Task item - Each entry below must be repeated exactly, with pictures left out.
--- Provided records ---
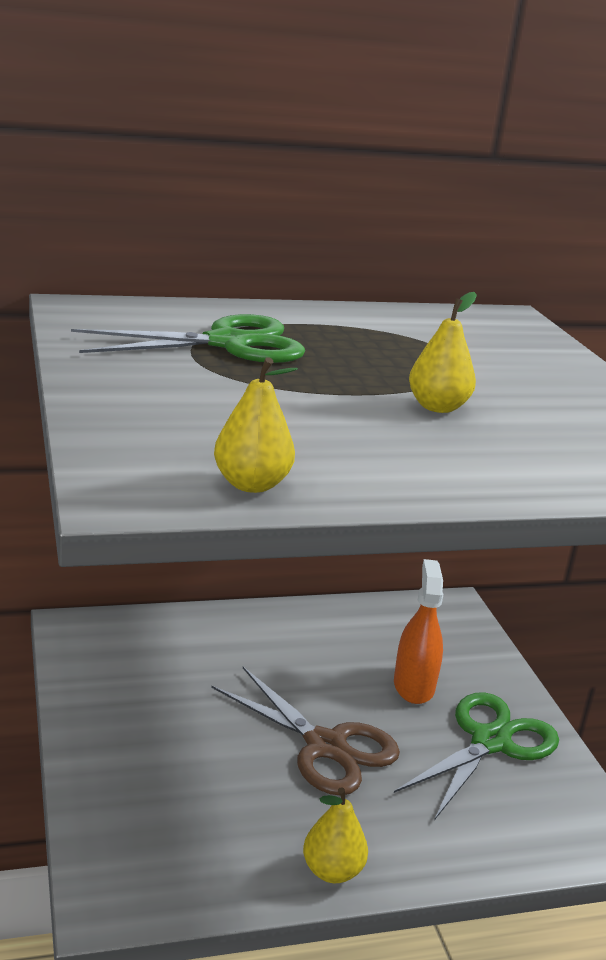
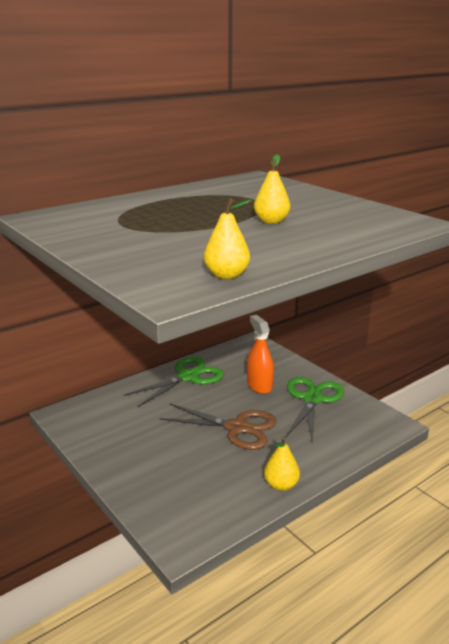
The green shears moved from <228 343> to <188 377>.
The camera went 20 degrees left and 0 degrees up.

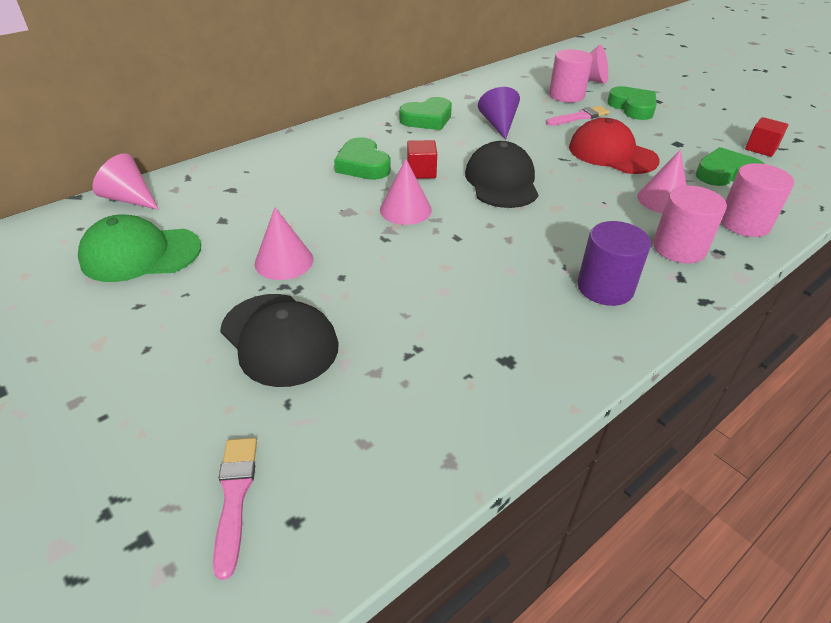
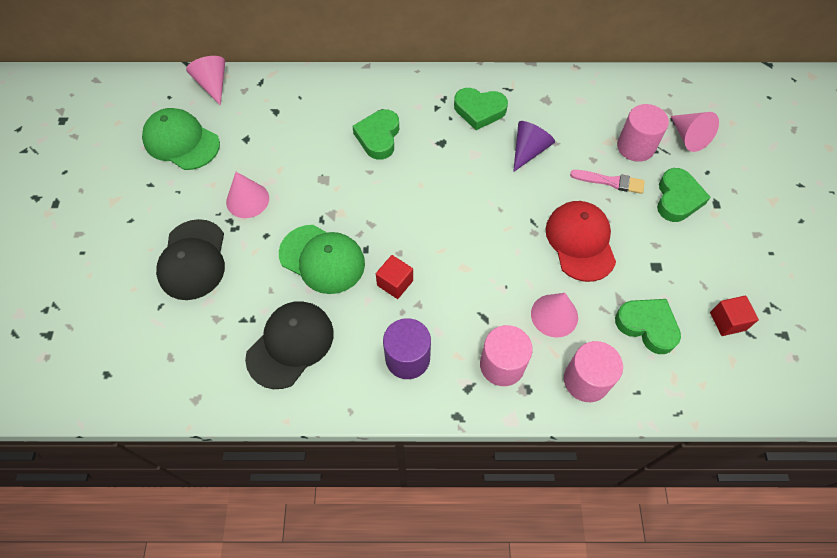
The ebony peaked cap moved from <501 181> to <290 345>.
The green peaked cap at <322 259> appeared.
The crimson cube moved from <421 172> to <395 283>.
The rose-pink paint brush at <235 497> disappeared.
The rose-pink cone shape at <405 209> disappeared.
The camera went 40 degrees right and 20 degrees up.

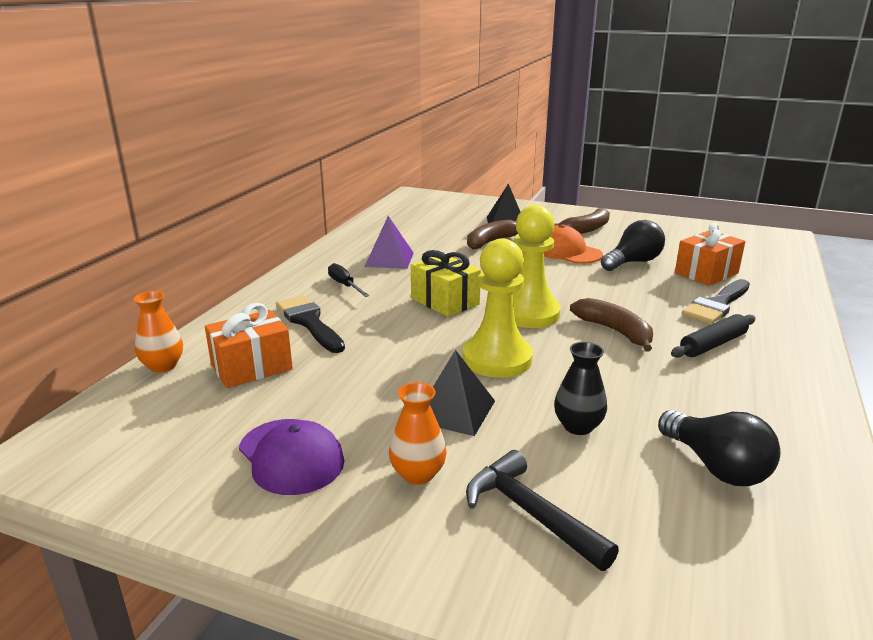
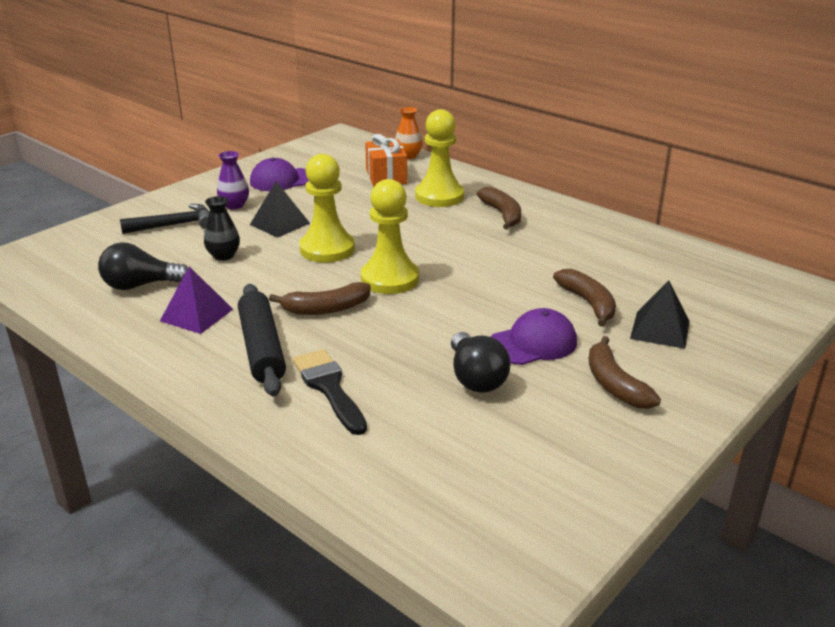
The violet pyramid shape moved from <389 259> to <196 315>.
The orange-coloured flower vase at <418 474> became the violet flower vase at <234 205>.
The ebony rolling pin at <713 344> changed to 1.52 times the size.
The ebony paint brush at <309 322> was replaced by the bright yellow chess pawn at <439 196>.
The ebony screwdriver at <345 285> was replaced by the russet toy banana at <502 215>.
The orange-coloured peaked cap at <567 252> became the violet peaked cap at <533 343>.
The bright yellow present at <445 301> disappeared.
The orange-coloured present at <706 273> disappeared.
The camera went 110 degrees right and 5 degrees up.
---
Exercise solution -
The green shears moved from <228 343> to <188 377>.
The camera went 20 degrees left and 0 degrees up.

The ebony peaked cap moved from <501 181> to <290 345>.
The green peaked cap at <322 259> appeared.
The crimson cube moved from <421 172> to <395 283>.
The rose-pink paint brush at <235 497> disappeared.
The rose-pink cone shape at <405 209> disappeared.
The camera went 40 degrees right and 20 degrees up.

The violet pyramid shape moved from <389 259> to <196 315>.
The orange-coloured flower vase at <418 474> became the violet flower vase at <234 205>.
The ebony rolling pin at <713 344> changed to 1.52 times the size.
The ebony paint brush at <309 322> was replaced by the bright yellow chess pawn at <439 196>.
The ebony screwdriver at <345 285> was replaced by the russet toy banana at <502 215>.
The orange-coloured peaked cap at <567 252> became the violet peaked cap at <533 343>.
The bright yellow present at <445 301> disappeared.
The orange-coloured present at <706 273> disappeared.
The camera went 110 degrees right and 5 degrees up.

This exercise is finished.